Before-and-after object listings:
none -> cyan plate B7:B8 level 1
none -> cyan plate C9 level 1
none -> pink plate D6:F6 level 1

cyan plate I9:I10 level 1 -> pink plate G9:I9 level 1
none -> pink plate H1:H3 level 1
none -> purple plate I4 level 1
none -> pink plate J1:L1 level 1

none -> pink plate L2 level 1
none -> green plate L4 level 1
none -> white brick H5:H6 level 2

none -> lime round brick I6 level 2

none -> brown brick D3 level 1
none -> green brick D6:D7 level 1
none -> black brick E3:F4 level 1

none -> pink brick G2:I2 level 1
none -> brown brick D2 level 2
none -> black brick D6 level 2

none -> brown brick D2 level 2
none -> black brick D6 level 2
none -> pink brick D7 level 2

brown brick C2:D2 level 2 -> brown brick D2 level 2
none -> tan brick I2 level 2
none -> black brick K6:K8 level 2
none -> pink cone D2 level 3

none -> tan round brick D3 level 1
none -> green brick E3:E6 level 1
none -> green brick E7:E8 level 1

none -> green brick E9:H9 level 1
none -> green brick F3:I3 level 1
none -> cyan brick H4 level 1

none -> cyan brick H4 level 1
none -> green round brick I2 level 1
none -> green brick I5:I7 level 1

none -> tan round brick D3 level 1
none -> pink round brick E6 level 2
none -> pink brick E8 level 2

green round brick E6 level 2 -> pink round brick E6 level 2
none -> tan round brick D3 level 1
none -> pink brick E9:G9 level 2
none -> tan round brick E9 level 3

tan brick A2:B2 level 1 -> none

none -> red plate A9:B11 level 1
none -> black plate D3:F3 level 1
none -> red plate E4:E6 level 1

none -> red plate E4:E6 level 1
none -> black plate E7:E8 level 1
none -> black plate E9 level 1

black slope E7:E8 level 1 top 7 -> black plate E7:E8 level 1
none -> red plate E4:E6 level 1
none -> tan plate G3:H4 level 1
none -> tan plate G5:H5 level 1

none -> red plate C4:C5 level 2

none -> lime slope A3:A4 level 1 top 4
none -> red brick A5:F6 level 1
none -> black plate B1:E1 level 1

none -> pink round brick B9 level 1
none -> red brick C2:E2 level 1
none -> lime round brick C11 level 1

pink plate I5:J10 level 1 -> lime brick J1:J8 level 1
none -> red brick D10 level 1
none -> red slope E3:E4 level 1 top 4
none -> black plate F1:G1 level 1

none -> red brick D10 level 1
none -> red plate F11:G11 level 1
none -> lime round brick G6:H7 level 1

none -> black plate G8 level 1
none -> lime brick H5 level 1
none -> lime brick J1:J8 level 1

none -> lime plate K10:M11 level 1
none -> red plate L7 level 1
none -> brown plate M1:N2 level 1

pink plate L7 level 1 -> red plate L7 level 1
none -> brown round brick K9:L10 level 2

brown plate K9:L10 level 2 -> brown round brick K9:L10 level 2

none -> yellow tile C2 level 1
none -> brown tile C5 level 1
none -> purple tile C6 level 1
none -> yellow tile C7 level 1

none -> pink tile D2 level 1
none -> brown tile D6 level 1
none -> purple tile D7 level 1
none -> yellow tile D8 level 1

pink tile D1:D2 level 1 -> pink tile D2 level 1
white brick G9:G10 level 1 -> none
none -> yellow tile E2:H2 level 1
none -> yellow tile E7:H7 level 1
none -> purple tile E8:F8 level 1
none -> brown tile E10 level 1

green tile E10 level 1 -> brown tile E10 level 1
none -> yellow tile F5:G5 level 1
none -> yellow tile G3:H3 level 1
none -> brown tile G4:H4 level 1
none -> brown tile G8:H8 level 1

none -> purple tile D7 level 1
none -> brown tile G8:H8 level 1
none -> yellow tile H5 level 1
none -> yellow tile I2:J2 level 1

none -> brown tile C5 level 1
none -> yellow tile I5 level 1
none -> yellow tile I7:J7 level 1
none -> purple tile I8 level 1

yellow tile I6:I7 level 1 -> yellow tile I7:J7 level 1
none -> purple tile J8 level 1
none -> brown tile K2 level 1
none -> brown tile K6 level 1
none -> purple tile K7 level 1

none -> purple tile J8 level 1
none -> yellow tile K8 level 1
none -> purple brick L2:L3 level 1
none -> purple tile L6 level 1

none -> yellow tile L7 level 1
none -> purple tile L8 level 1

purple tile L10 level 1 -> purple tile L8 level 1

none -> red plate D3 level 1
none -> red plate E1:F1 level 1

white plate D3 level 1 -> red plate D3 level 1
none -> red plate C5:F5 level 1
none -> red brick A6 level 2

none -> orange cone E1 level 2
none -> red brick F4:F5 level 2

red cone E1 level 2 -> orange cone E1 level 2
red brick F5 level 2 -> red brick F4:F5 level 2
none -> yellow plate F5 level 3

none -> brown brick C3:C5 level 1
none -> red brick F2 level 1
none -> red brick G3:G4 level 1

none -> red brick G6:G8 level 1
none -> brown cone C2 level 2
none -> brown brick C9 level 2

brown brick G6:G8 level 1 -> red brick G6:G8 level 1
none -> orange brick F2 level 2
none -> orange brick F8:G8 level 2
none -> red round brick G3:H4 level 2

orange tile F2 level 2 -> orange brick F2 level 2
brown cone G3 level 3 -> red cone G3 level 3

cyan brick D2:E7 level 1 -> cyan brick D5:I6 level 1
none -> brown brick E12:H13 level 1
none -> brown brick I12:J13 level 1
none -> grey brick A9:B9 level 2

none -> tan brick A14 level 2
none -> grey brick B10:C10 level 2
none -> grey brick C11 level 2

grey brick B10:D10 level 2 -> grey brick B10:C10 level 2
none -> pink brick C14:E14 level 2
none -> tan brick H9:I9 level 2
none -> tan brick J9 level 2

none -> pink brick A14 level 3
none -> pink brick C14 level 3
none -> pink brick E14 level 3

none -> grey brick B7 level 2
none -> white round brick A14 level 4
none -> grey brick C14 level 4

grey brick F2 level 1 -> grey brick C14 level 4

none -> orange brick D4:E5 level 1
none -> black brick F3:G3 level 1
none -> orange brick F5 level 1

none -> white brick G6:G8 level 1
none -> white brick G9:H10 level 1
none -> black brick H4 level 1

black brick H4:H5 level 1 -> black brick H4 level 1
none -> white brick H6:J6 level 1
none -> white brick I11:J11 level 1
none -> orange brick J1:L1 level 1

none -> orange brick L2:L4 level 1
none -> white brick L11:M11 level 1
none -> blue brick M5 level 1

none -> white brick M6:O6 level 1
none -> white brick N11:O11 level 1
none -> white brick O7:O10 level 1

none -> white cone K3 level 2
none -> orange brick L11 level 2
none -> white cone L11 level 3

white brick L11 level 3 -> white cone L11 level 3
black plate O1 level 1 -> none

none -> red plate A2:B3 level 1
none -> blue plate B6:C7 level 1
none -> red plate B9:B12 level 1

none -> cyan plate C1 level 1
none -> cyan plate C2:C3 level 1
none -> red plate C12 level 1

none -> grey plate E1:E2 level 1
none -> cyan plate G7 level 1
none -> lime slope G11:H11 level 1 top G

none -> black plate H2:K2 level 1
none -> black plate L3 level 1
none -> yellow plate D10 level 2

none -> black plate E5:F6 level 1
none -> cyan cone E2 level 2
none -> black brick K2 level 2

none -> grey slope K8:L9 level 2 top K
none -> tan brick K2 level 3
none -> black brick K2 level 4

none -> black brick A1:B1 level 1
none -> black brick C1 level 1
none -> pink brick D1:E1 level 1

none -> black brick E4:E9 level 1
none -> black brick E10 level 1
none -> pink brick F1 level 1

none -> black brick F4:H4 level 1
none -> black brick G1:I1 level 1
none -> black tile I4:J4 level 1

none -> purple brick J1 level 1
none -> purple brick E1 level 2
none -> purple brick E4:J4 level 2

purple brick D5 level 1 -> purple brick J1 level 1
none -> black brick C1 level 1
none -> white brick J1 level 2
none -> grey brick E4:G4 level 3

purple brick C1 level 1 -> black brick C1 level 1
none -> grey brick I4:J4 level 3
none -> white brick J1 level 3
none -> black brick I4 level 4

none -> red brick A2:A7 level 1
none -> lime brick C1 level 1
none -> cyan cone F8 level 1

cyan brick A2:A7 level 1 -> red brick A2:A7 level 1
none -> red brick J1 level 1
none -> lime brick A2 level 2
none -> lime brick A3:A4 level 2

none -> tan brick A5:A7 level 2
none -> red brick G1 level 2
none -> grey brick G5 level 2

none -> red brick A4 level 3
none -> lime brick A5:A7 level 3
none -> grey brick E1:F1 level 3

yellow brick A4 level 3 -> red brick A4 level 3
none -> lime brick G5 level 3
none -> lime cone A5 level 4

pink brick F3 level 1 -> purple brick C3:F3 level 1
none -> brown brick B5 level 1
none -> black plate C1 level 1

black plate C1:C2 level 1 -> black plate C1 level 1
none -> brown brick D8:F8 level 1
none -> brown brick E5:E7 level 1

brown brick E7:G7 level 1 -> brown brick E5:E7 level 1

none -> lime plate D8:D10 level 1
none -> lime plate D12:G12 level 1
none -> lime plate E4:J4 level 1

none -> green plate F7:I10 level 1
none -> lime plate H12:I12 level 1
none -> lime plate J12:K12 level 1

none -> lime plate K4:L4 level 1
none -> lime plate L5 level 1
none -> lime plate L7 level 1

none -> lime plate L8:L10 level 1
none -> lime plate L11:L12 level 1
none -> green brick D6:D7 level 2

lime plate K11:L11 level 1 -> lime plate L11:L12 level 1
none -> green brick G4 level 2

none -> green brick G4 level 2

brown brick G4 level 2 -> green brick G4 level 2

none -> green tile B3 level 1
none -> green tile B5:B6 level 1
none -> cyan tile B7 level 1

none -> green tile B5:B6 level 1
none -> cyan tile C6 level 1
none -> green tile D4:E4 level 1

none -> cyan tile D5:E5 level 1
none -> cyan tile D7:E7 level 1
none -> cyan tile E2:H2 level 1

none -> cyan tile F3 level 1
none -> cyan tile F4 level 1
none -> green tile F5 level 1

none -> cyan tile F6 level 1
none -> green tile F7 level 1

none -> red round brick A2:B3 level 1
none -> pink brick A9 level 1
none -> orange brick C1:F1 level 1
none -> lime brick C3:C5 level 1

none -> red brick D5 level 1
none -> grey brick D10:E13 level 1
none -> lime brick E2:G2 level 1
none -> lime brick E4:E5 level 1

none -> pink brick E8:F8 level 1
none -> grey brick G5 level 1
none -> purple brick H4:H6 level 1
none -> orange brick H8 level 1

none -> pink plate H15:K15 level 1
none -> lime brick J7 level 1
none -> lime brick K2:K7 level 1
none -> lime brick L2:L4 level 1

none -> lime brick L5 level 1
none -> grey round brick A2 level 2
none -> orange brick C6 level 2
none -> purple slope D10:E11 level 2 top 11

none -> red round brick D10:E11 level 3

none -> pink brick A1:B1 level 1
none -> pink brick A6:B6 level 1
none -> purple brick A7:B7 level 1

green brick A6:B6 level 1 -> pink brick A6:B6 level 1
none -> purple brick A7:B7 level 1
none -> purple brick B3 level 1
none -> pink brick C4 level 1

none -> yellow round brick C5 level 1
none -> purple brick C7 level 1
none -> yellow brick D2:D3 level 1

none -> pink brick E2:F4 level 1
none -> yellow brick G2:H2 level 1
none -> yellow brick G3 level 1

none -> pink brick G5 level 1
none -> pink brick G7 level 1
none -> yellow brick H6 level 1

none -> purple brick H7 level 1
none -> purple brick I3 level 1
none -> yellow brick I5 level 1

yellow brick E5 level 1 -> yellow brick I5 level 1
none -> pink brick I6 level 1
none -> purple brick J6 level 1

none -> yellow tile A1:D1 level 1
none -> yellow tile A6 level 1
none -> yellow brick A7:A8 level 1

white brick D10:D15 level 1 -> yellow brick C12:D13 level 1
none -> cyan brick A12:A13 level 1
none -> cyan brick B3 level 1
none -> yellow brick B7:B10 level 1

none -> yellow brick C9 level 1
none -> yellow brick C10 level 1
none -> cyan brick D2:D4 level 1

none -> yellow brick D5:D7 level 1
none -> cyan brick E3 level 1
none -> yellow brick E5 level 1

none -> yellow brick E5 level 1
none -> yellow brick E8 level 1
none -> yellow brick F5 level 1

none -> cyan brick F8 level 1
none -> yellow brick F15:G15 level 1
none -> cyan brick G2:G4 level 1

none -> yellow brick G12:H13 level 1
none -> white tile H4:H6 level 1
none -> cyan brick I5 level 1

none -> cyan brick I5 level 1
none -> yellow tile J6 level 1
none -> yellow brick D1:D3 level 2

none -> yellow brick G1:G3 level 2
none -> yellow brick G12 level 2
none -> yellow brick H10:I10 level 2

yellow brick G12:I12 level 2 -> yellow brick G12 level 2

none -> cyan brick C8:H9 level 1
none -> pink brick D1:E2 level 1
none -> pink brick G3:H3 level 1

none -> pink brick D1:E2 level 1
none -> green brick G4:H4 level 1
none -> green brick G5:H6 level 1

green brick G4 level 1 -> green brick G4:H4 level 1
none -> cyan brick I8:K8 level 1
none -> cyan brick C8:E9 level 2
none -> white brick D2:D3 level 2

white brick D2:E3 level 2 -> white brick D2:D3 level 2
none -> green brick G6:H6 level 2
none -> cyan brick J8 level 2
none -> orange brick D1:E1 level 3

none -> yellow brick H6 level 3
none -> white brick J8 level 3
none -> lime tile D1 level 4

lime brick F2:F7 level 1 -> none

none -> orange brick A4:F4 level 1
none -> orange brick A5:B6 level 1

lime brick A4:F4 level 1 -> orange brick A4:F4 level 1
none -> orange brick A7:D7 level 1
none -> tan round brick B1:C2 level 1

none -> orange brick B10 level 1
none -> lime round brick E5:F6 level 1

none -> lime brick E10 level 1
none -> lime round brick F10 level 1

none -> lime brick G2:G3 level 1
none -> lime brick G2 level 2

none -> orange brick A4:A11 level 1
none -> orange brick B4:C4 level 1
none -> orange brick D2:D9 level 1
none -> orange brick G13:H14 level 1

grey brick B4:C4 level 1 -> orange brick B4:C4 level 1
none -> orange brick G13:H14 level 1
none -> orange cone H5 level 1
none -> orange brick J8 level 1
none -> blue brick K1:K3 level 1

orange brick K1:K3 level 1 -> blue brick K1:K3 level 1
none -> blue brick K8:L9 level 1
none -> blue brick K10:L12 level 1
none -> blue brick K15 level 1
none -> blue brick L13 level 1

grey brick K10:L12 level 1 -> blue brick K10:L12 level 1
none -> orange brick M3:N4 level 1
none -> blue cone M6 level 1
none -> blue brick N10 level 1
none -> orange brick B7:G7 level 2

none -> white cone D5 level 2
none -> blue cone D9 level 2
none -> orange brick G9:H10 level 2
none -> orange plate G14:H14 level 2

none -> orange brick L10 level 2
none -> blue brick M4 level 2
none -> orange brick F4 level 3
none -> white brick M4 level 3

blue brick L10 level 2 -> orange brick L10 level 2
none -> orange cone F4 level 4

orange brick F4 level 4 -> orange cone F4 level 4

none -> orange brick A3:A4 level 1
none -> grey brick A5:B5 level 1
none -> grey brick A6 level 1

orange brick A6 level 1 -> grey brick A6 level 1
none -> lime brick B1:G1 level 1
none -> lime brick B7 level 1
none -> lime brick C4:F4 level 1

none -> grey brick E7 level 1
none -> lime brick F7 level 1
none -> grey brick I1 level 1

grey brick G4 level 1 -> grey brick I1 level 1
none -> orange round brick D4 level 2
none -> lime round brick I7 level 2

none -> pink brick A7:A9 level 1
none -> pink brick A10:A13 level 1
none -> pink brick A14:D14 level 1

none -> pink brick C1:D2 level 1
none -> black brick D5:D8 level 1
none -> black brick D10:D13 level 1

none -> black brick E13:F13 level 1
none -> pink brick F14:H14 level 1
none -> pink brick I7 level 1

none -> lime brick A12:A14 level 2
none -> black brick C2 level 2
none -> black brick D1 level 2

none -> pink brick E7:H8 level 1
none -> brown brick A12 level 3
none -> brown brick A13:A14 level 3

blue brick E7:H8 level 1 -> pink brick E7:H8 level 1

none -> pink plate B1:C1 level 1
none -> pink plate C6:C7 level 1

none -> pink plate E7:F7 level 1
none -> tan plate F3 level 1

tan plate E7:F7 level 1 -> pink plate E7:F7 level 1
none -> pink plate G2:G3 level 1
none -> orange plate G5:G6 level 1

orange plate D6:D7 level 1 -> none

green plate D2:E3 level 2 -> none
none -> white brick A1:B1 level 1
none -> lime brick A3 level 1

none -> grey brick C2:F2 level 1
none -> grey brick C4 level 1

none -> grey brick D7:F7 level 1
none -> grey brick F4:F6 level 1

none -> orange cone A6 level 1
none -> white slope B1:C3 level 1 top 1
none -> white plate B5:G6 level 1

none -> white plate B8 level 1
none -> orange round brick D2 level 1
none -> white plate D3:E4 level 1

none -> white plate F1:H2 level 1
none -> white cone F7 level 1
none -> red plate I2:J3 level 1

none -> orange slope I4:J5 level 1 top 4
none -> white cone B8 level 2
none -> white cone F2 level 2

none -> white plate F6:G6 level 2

Work to be completed: When the line containing "none -> black brick K6:K8 level 2" is reached, include it and stop. Until then, output each line of the entries exactly as given, starting from the first.

Answer box:
none -> cyan plate B7:B8 level 1
none -> cyan plate C9 level 1
none -> pink plate D6:F6 level 1

cyan plate I9:I10 level 1 -> pink plate G9:I9 level 1
none -> pink plate H1:H3 level 1
none -> purple plate I4 level 1
none -> pink plate J1:L1 level 1

none -> pink plate L2 level 1
none -> green plate L4 level 1
none -> white brick H5:H6 level 2

none -> lime round brick I6 level 2

none -> brown brick D3 level 1
none -> green brick D6:D7 level 1
none -> black brick E3:F4 level 1

none -> pink brick G2:I2 level 1
none -> brown brick D2 level 2
none -> black brick D6 level 2

none -> brown brick D2 level 2
none -> black brick D6 level 2
none -> pink brick D7 level 2

brown brick C2:D2 level 2 -> brown brick D2 level 2
none -> tan brick I2 level 2
none -> black brick K6:K8 level 2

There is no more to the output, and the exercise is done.